» Aim of the task: Copy each record exactly and skip its pictures.

Colored object listings:
────────
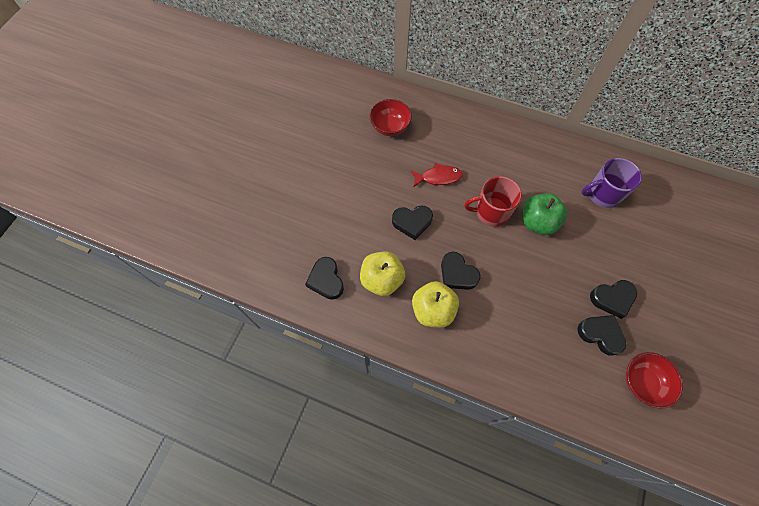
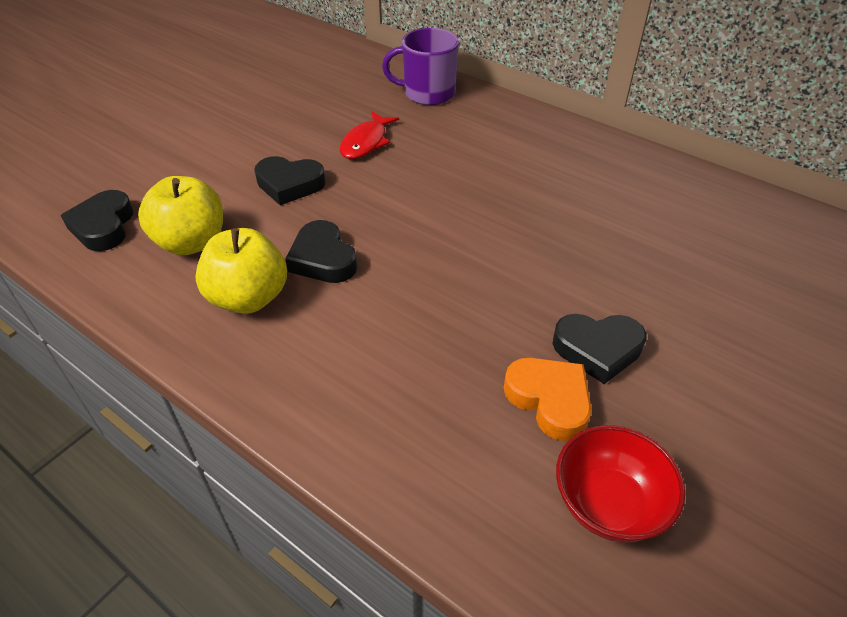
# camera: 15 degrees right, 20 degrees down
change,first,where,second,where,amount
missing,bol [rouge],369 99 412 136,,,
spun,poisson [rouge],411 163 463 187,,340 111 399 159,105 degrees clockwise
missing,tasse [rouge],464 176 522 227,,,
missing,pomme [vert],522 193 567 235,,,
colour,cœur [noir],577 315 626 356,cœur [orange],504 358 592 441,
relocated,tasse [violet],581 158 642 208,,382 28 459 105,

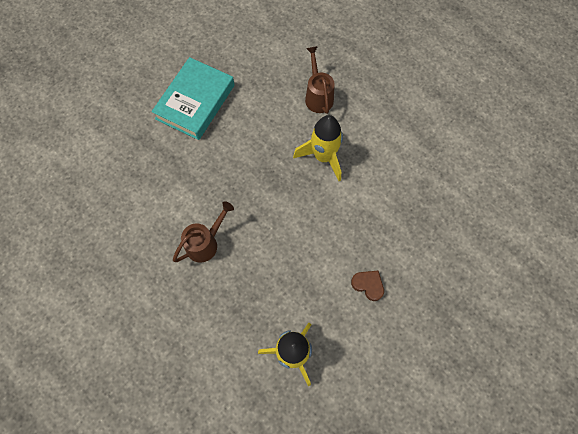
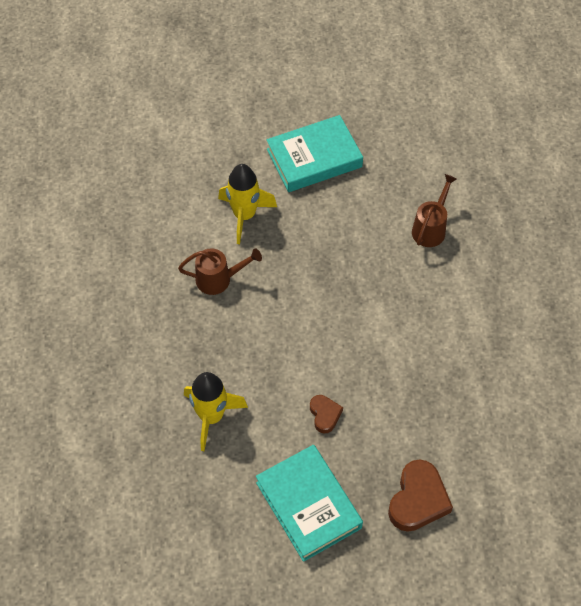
# camera: 40 degrees right, 10 degrees down
change,first,where,second,where,amount
relocated,fusée [jaune],293 115 343 181,,218 164 277 244,
appeared,,,livre [turquoise],256 445 363 562,
appeared,,,cœur [marron],388 459 453 532,

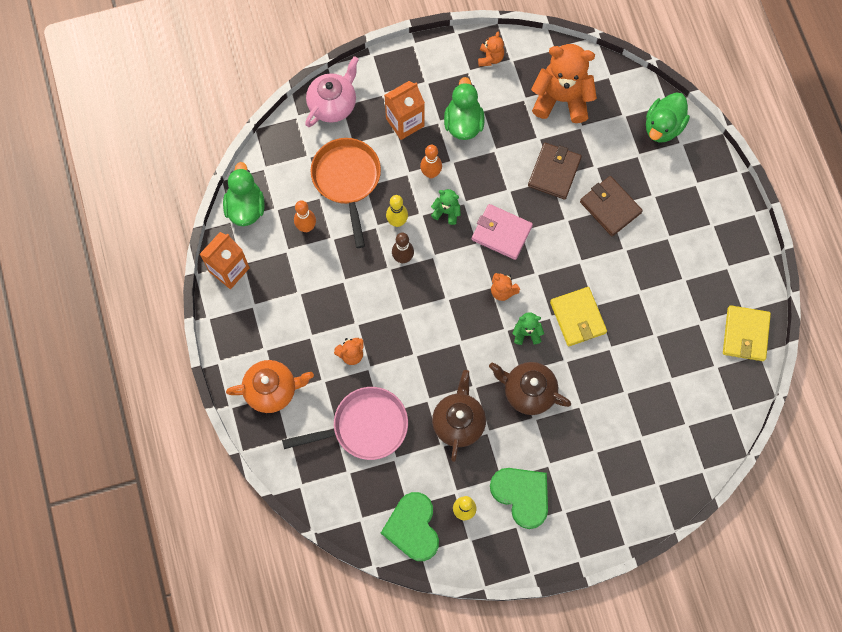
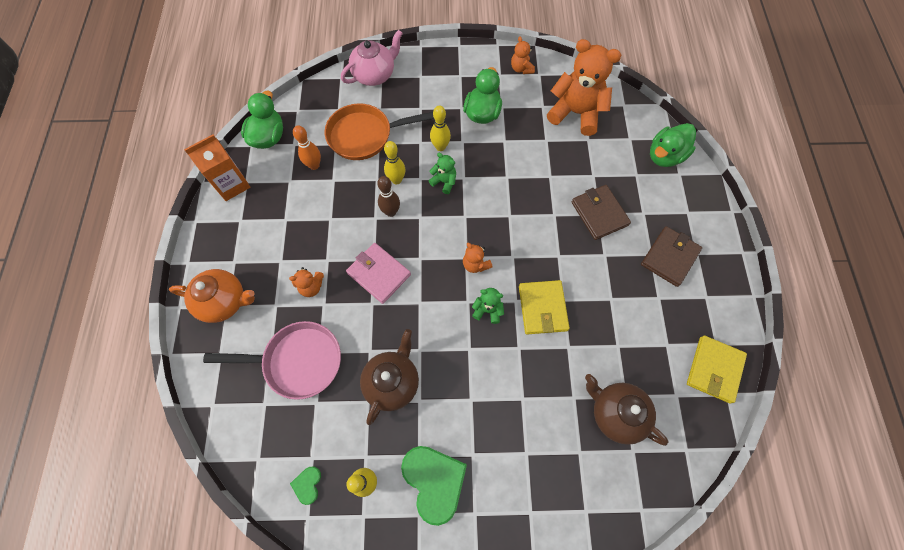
# camera: 15 degrees right, 5 degrees down
change,first,where,second,where,amount
spun,poêle [orange],311 138 381 248,,325 103 434 160,105 degrees counterclockwise
size,cœur [vert],381 492 439 561,,290 466 321 505,x0.46
missing,brique de lait [orange],385 81 425 140,,,
colour,quille [orange],420 145 442 178,quille [jaune],430 105 451 151,
relocated,portefeuille [rose],472 204 533 260,,346 243 411 304,
spun,ours en peluche [orange],478 32 504 66,,511 36 535 74,135 degrees clockwise
relocated,théière [marron],489 362 571 415,,585 374 668 446,
relocated,portefeuille [marron],528 143 582 199,,641 226 702 287,

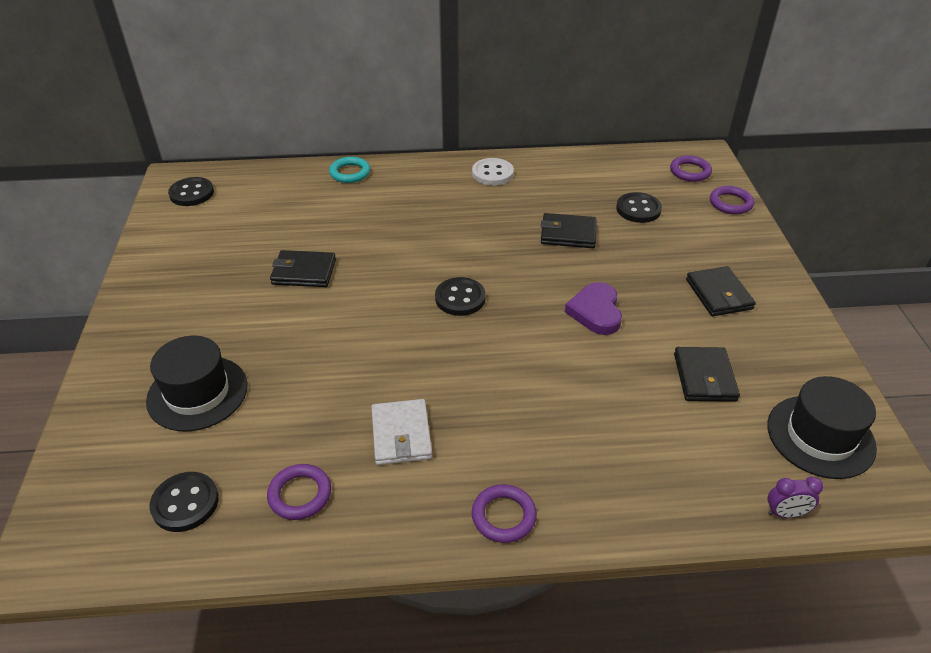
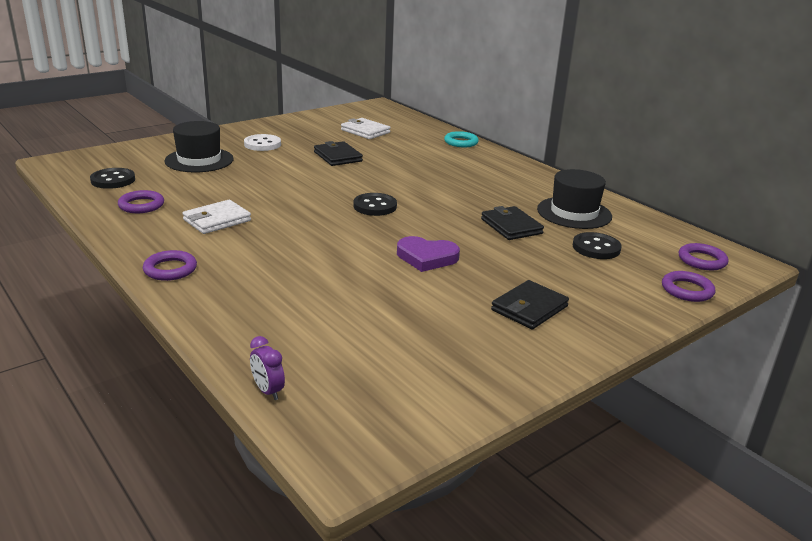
# camera: 55 degrees right, 15 degrees down
change,first,where,second,where,amount
missing,bouton [noir],168 177 214 206,,,
relocated,bouton [blanc],472 158 514 185,,244 134 281 151,
spun,cœur [violet],565 282 622 335,,397 236 460 272,135 degrees counterclockwise
missing,portefeuille [noir],674 347 740 402,,,
relocated,chapeau [noir],767 376 877 479,,537 169 612 229,
appeared,,,portefeuille [blanc],341 118 391 139,

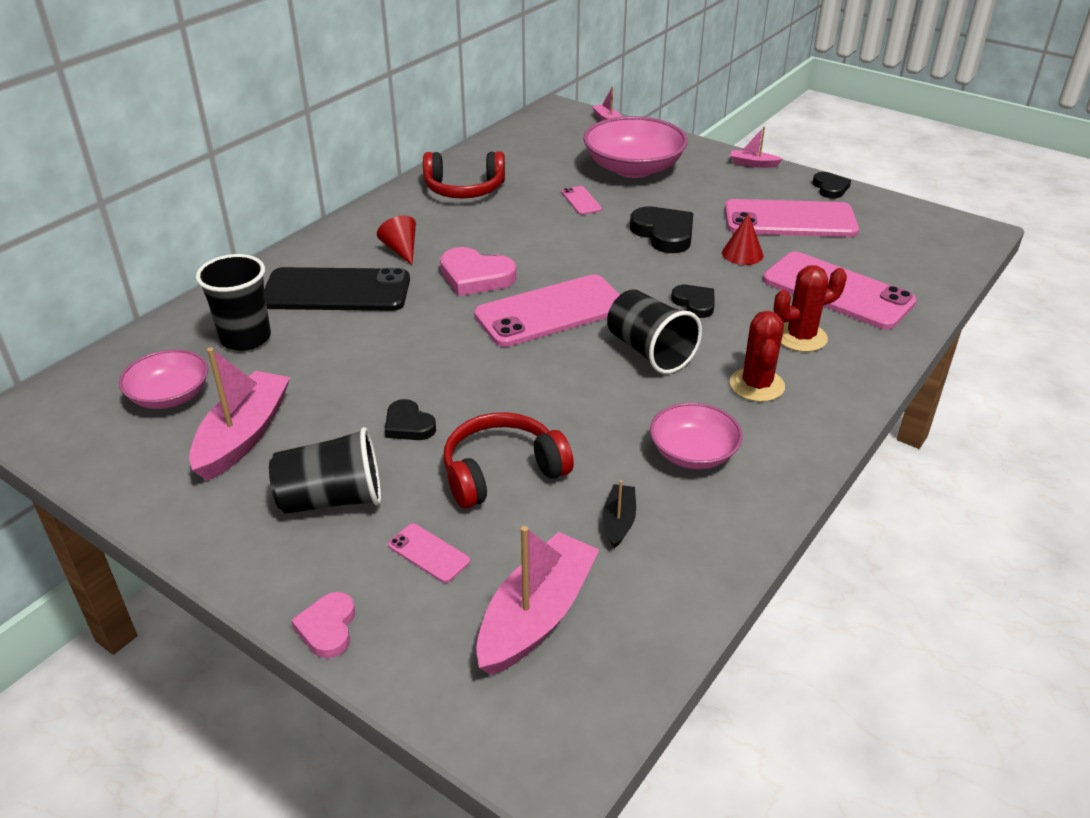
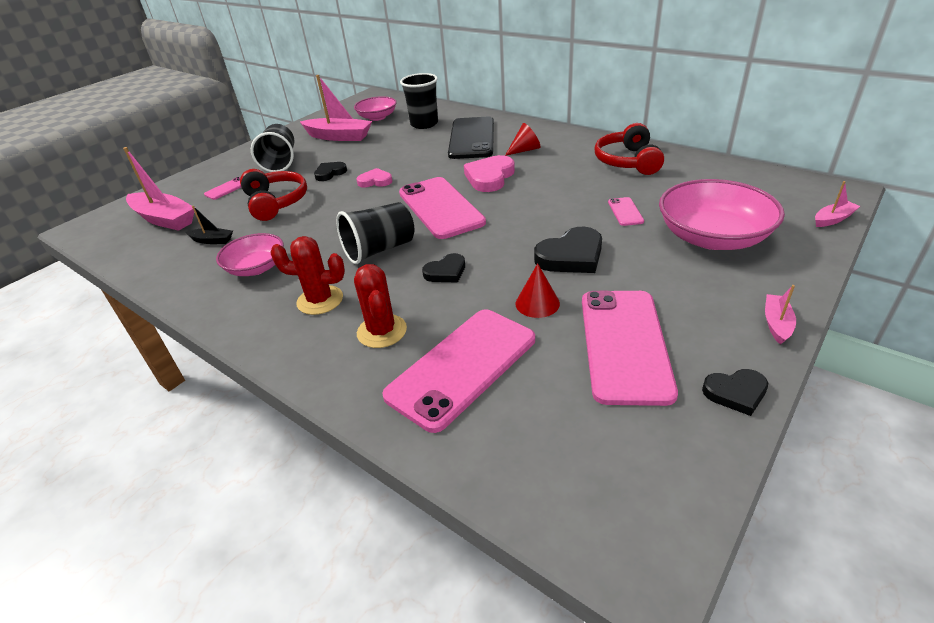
# camera: 95 degrees right, 0 degrees up
change,first,where,second,where,amount
relocated,cœur [rose],291 592 355 658,,356 168 393 188,
spun,téléphone [rose],561 186 602 215,,608 197 644 226,75 degrees counterclockwise

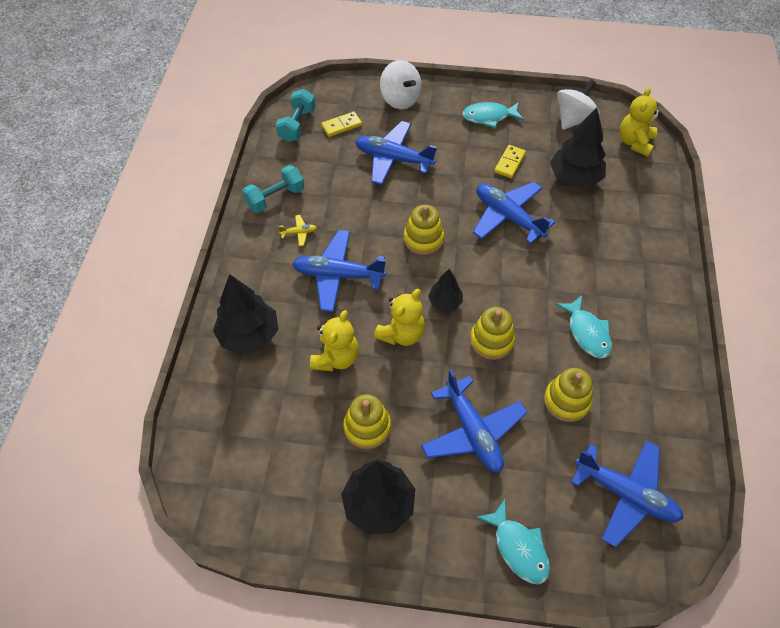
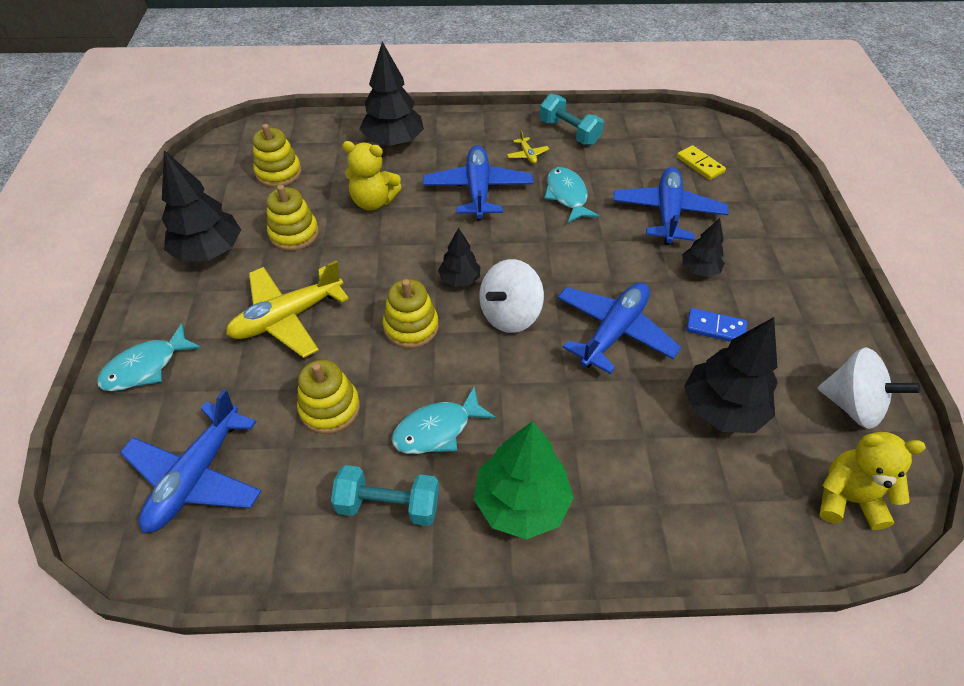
# camera: 80 degrees right, 5 degrees down
change,first,where,second,where,amount
relocated,haltère [turquoise],275 89 315 142,,331 465 439 526,
missing,ours en peluche [jaune],374 289 425 346,,,
relocated,toupie [blanc],380 60 422 109,,479 259 544 333,
relocated,jouet à empiler [jaune],404 205 444 255,,253 124 301 187,
colour,avion [bleu],421 370 528 472,avion [jaune],226 260 349 358,
relocated,poisson [turquoise],462 102 524 128,,544 167 600 224,
colour,domino [jaune],494 145 526 178,domino [bleu],687 308 747 342,
appeared,,,arbre [vert],474 421 574 540,
appeared,,,arbre [noir],682 218 725 277,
────────
» Exercise output:
# camera: 15 degrees right, 20 degrees down
change,first,where,second,where,amount
missing,bol [rouge],369 99 412 136,,,
spun,poisson [rouge],411 163 463 187,,340 111 399 159,105 degrees clockwise
missing,tasse [rouge],464 176 522 227,,,
missing,pomme [vert],522 193 567 235,,,
colour,cœur [noir],577 315 626 356,cœur [orange],504 358 592 441,
relocated,tasse [violet],581 158 642 208,,382 28 459 105,

# camera: 40 degrees right, 10 degrees down
change,first,where,second,where,amount
relocated,fusée [jaune],293 115 343 181,,218 164 277 244,
appeared,,,livre [turquoise],256 445 363 562,
appeared,,,cœur [marron],388 459 453 532,

# camera: 15 degrees right, 5 degrees down
change,first,where,second,where,amount
spun,poêle [orange],311 138 381 248,,325 103 434 160,105 degrees counterclockwise
size,cœur [vert],381 492 439 561,,290 466 321 505,x0.46
missing,brique de lait [orange],385 81 425 140,,,
colour,quille [orange],420 145 442 178,quille [jaune],430 105 451 151,
relocated,portefeuille [rose],472 204 533 260,,346 243 411 304,
spun,ours en peluche [orange],478 32 504 66,,511 36 535 74,135 degrees clockwise
relocated,théière [marron],489 362 571 415,,585 374 668 446,
relocated,portefeuille [marron],528 143 582 199,,641 226 702 287,

# camera: 55 degrees right, 15 degrees down
change,first,where,second,where,amount
missing,bouton [noir],168 177 214 206,,,
relocated,bouton [blanc],472 158 514 185,,244 134 281 151,
spun,cœur [violet],565 282 622 335,,397 236 460 272,135 degrees counterclockwise
missing,portefeuille [noir],674 347 740 402,,,
relocated,chapeau [noir],767 376 877 479,,537 169 612 229,
appeared,,,portefeuille [blanc],341 118 391 139,

# camera: 95 degrees right, 0 degrees up
change,first,where,second,where,amount
relocated,cœur [rose],291 592 355 658,,356 168 393 188,
spun,téléphone [rose],561 186 602 215,,608 197 644 226,75 degrees counterclockwise

# camera: 80 degrees right, 5 degrees down
change,first,where,second,where,amount
relocated,haltère [turquoise],275 89 315 142,,331 465 439 526,
missing,ours en peluche [jaune],374 289 425 346,,,
relocated,toupie [blanc],380 60 422 109,,479 259 544 333,
relocated,jouet à empiler [jaune],404 205 444 255,,253 124 301 187,
colour,avion [bleu],421 370 528 472,avion [jaune],226 260 349 358,
relocated,poisson [turquoise],462 102 524 128,,544 167 600 224,
colour,domino [jaune],494 145 526 178,domino [bleu],687 308 747 342,
appeared,,,arbre [vert],474 421 574 540,
appeared,,,arbre [noir],682 218 725 277,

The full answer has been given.